#### Task to complete
Write the data below out again, exactly as each line reads.

Coordinate-based change listings
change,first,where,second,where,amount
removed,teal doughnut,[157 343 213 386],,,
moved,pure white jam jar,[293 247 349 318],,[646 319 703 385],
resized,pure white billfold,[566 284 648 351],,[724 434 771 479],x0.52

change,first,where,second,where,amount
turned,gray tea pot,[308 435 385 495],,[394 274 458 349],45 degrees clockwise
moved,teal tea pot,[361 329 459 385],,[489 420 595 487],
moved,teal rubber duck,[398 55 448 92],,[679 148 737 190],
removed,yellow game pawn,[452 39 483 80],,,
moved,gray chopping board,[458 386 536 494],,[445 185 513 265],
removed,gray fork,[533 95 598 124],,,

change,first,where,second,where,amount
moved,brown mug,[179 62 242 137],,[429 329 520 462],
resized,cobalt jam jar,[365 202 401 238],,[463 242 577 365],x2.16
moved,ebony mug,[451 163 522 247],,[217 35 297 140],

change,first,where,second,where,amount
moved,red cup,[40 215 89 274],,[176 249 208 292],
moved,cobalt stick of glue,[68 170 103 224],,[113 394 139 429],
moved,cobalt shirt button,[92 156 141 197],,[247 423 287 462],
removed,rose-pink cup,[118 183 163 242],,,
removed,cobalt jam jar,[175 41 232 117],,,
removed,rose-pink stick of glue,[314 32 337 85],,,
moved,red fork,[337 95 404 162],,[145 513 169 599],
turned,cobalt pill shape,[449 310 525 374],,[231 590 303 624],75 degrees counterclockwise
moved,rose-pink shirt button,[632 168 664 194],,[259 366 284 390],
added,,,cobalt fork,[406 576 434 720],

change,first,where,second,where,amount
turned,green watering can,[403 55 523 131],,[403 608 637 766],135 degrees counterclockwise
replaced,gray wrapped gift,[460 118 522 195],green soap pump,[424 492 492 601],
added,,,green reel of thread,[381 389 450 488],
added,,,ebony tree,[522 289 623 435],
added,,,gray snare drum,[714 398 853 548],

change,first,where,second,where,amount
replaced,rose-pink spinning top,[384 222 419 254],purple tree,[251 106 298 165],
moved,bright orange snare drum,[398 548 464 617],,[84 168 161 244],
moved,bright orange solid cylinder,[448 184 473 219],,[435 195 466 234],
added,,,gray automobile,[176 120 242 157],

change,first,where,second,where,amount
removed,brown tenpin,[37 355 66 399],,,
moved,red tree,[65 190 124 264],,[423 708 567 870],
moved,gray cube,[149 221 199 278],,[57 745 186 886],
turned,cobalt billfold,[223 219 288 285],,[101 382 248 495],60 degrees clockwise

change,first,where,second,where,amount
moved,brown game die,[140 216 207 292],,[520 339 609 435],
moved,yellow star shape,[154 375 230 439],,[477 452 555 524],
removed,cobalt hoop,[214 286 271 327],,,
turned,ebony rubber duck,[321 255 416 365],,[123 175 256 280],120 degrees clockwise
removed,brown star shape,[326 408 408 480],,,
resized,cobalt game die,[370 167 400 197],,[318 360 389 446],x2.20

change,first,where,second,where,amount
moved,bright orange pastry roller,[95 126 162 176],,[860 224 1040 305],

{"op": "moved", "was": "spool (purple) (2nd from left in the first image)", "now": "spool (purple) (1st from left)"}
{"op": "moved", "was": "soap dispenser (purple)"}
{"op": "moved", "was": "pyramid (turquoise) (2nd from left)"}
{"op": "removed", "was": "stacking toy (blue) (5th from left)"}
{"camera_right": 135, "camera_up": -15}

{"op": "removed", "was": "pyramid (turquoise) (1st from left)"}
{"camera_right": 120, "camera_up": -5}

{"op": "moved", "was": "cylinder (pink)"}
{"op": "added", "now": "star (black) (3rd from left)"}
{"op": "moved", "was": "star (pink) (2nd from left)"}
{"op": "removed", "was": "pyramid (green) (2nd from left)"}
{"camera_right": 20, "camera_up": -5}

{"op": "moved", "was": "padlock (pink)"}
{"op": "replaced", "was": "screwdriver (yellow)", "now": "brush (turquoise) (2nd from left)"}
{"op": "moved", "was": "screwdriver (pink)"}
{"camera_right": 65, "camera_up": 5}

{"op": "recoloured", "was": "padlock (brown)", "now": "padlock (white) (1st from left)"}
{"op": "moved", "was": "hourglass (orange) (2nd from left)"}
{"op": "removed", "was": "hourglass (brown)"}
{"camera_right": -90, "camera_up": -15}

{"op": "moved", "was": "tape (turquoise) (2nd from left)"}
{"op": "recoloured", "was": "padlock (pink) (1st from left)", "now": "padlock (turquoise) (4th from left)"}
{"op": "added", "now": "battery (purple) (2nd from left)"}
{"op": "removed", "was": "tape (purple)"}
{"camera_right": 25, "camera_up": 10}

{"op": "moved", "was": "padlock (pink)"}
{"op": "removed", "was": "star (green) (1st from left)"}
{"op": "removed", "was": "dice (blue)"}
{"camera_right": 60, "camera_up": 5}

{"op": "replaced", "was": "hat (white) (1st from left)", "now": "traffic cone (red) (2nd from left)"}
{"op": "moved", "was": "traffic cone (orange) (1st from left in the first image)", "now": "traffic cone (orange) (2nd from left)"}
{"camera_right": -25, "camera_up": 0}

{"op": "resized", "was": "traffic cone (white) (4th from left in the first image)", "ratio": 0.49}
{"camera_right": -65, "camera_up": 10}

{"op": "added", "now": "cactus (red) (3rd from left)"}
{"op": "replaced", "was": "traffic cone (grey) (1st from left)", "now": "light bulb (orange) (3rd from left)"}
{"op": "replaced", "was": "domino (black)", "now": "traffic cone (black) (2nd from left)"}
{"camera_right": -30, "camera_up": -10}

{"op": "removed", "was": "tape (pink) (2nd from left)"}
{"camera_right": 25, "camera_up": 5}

#### Exercise result
change,first,where,second,where,amount
removed,teal doughnut,[157 343 213 386],,,
moved,pure white jam jar,[293 247 349 318],,[646 319 703 385],
resized,pure white billfold,[566 284 648 351],,[724 434 771 479],x0.52

change,first,where,second,where,amount
turned,gray tea pot,[308 435 385 495],,[394 274 458 349],45 degrees clockwise
moved,teal tea pot,[361 329 459 385],,[489 420 595 487],
moved,teal rubber duck,[398 55 448 92],,[679 148 737 190],
removed,yellow game pawn,[452 39 483 80],,,
moved,gray chopping board,[458 386 536 494],,[445 185 513 265],
removed,gray fork,[533 95 598 124],,,

change,first,where,second,where,amount
moved,brown mug,[179 62 242 137],,[429 329 520 462],
resized,cobalt jam jar,[365 202 401 238],,[463 242 577 365],x2.16
moved,ebony mug,[451 163 522 247],,[217 35 297 140],

change,first,where,second,where,amount
moved,red cup,[40 215 89 274],,[176 249 208 292],
moved,cobalt stick of glue,[68 170 103 224],,[113 394 139 429],
moved,cobalt shirt button,[92 156 141 197],,[247 423 287 462],
removed,rose-pink cup,[118 183 163 242],,,
removed,cobalt jam jar,[175 41 232 117],,,
removed,rose-pink stick of glue,[314 32 337 85],,,
moved,red fork,[337 95 404 162],,[145 513 169 599],
turned,cobalt pill shape,[449 310 525 374],,[231 590 303 624],75 degrees counterclockwise
moved,rose-pink shirt button,[632 168 664 194],,[259 366 284 390],
added,,,cobalt fork,[406 576 434 720],

change,first,where,second,where,amount
turned,green watering can,[403 55 523 131],,[403 608 637 766],135 degrees counterclockwise
replaced,gray wrapped gift,[460 118 522 195],green soap pump,[424 492 492 601],
added,,,green reel of thread,[381 389 450 488],
added,,,ebony tree,[522 289 623 435],
added,,,gray snare drum,[714 398 853 548],

change,first,where,second,where,amount
replaced,rose-pink spinning top,[384 222 419 254],purple tree,[251 106 298 165],
moved,bright orange snare drum,[398 548 464 617],,[84 168 161 244],
moved,bright orange solid cylinder,[448 184 473 219],,[435 195 466 234],
added,,,gray automobile,[176 120 242 157],

change,first,where,second,where,amount
removed,brown tenpin,[37 355 66 399],,,
moved,red tree,[65 190 124 264],,[423 708 567 870],
moved,gray cube,[149 221 199 278],,[57 745 186 886],
turned,cobalt billfold,[223 219 288 285],,[101 382 248 495],60 degrees clockwise

change,first,where,second,where,amount
moved,brown game die,[140 216 207 292],,[520 339 609 435],
moved,yellow star shape,[154 375 230 439],,[477 452 555 524],
removed,cobalt hoop,[214 286 271 327],,,
turned,ebony rubber duck,[321 255 416 365],,[123 175 256 280],120 degrees clockwise
removed,brown star shape,[326 408 408 480],,,
resized,cobalt game die,[370 167 400 197],,[318 360 389 446],x2.20

change,first,where,second,where,amount
moved,bright orange pastry roller,[95 126 162 176],,[860 224 1040 305],

{"op": "moved", "was": "spool (purple) (2nd from left in the first image)", "now": "spool (purple) (1st from left)"}
{"op": "moved", "was": "soap dispenser (purple)"}
{"op": "moved", "was": "pyramid (turquoise) (2nd from left)"}
{"op": "removed", "was": "stacking toy (blue) (5th from left)"}
{"camera_right": 135, "camera_up": -15}

{"op": "removed", "was": "pyramid (turquoise) (1st from left)"}
{"camera_right": 120, "camera_up": -5}

{"op": "moved", "was": "cylinder (pink)"}
{"op": "added", "now": "star (black) (3rd from left)"}
{"op": "moved", "was": "star (pink) (2nd from left)"}
{"op": "removed", "was": "pyramid (green) (2nd from left)"}
{"camera_right": 20, "camera_up": -5}

{"op": "moved", "was": "padlock (pink)"}
{"op": "replaced", "was": "screwdriver (yellow)", "now": "brush (turquoise) (2nd from left)"}
{"op": "moved", "was": "screwdriver (pink)"}
{"camera_right": 65, "camera_up": 5}

{"op": "recoloured", "was": "padlock (brown)", "now": "padlock (white) (1st from left)"}
{"op": "moved", "was": "hourglass (orange) (2nd from left)"}
{"op": "removed", "was": "hourglass (brown)"}
{"camera_right": -90, "camera_up": -15}

{"op": "moved", "was": "tape (turquoise) (2nd from left)"}
{"op": "recoloured", "was": "padlock (pink) (1st from left)", "now": "padlock (turquoise) (4th from left)"}
{"op": "added", "now": "battery (purple) (2nd from left)"}
{"op": "removed", "was": "tape (purple)"}
{"camera_right": 25, "camera_up": 10}

{"op": "moved", "was": "padlock (pink)"}
{"op": "removed", "was": "star (green) (1st from left)"}
{"op": "removed", "was": "dice (blue)"}
{"camera_right": 60, "camera_up": 5}

{"op": "replaced", "was": "hat (white) (1st from left)", "now": "traffic cone (red) (2nd from left)"}
{"op": "moved", "was": "traffic cone (orange) (1st from left in the first image)", "now": "traffic cone (orange) (2nd from left)"}
{"camera_right": -25, "camera_up": 0}

{"op": "resized", "was": "traffic cone (white) (4th from left in the first image)", "ratio": 0.49}
{"camera_right": -65, "camera_up": 10}

{"op": "added", "now": "cactus (red) (3rd from left)"}
{"op": "replaced", "was": "traffic cone (grey) (1st from left)", "now": "light bulb (orange) (3rd from left)"}
{"op": "replaced", "was": "domino (black)", "now": "traffic cone (black) (2nd from left)"}
{"camera_right": -30, "camera_up": -10}

{"op": "removed", "was": "tape (pink) (2nd from left)"}
{"camera_right": 25, "camera_up": 5}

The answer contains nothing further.